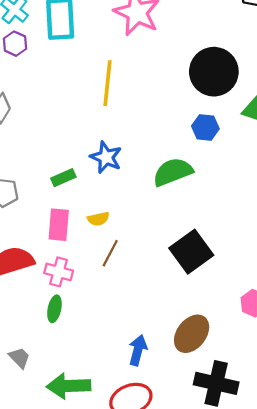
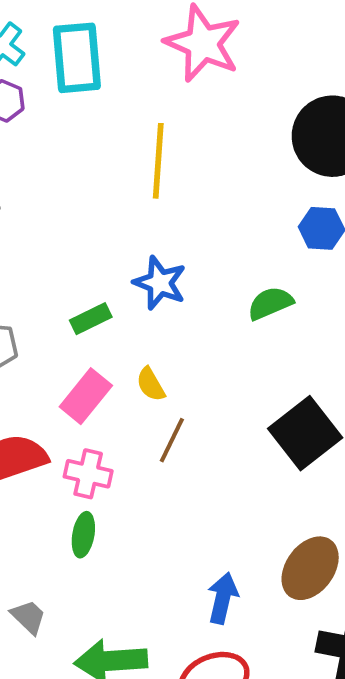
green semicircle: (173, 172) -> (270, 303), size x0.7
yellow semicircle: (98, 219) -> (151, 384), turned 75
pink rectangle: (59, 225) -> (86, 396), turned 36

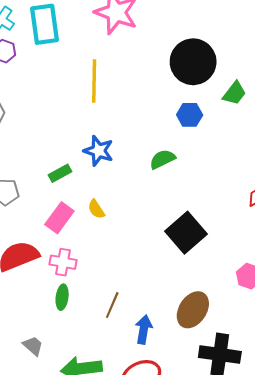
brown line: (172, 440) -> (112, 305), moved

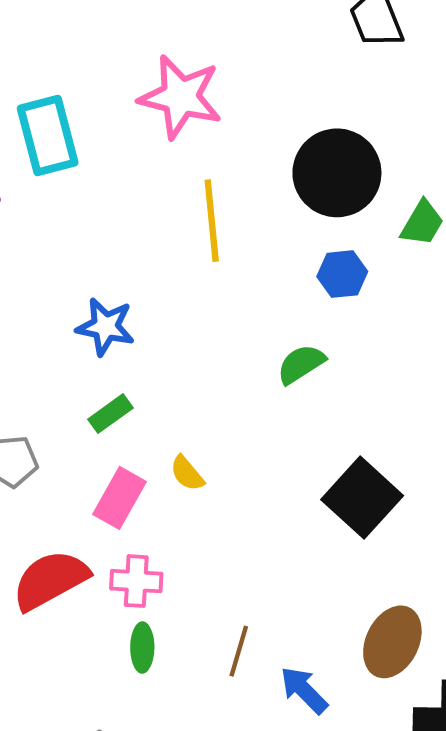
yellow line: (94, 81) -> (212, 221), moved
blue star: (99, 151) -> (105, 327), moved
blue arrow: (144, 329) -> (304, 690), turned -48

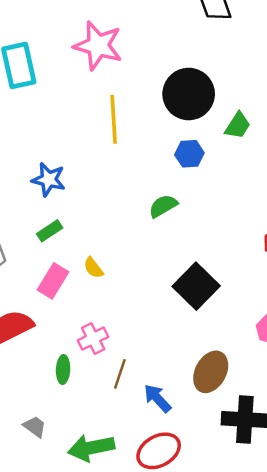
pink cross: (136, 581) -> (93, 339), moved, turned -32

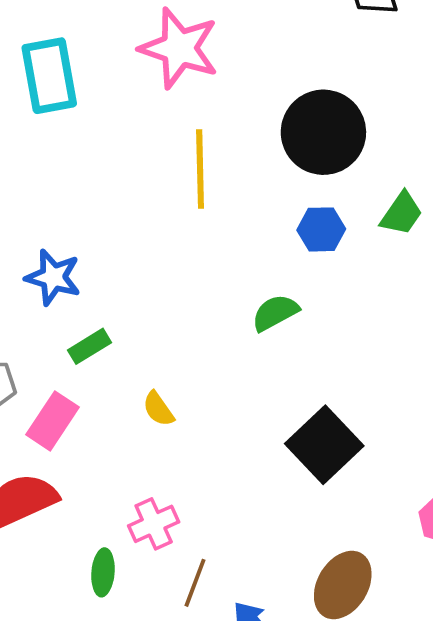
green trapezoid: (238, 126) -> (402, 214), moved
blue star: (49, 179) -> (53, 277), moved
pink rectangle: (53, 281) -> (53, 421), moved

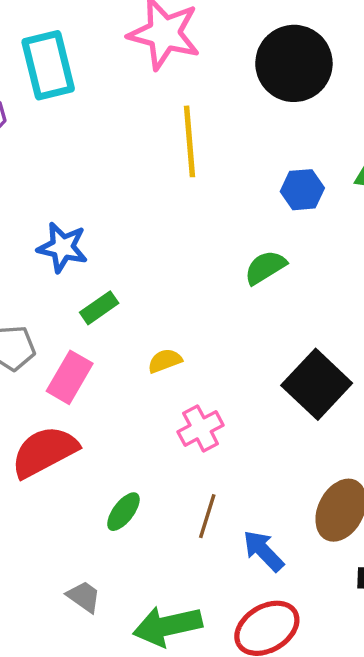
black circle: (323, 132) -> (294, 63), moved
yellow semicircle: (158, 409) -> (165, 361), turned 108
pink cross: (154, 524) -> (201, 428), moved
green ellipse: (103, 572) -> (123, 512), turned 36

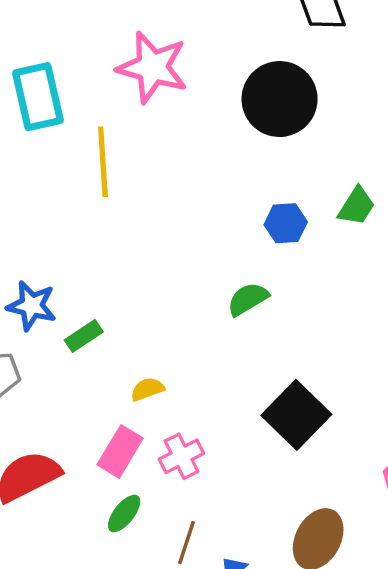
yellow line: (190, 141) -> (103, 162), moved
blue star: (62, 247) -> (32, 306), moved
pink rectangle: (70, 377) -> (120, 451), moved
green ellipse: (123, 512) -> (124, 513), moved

· · · · · · ·

**The problem:**
Check each line of the entries for the string "blue". Copy the lines that have it.

**Reply:**
blue star: (99, 151) -> (105, 327), moved
blue arrow: (144, 329) -> (304, 690), turned -48
blue star: (49, 179) -> (53, 277), moved
blue star: (62, 247) -> (32, 306), moved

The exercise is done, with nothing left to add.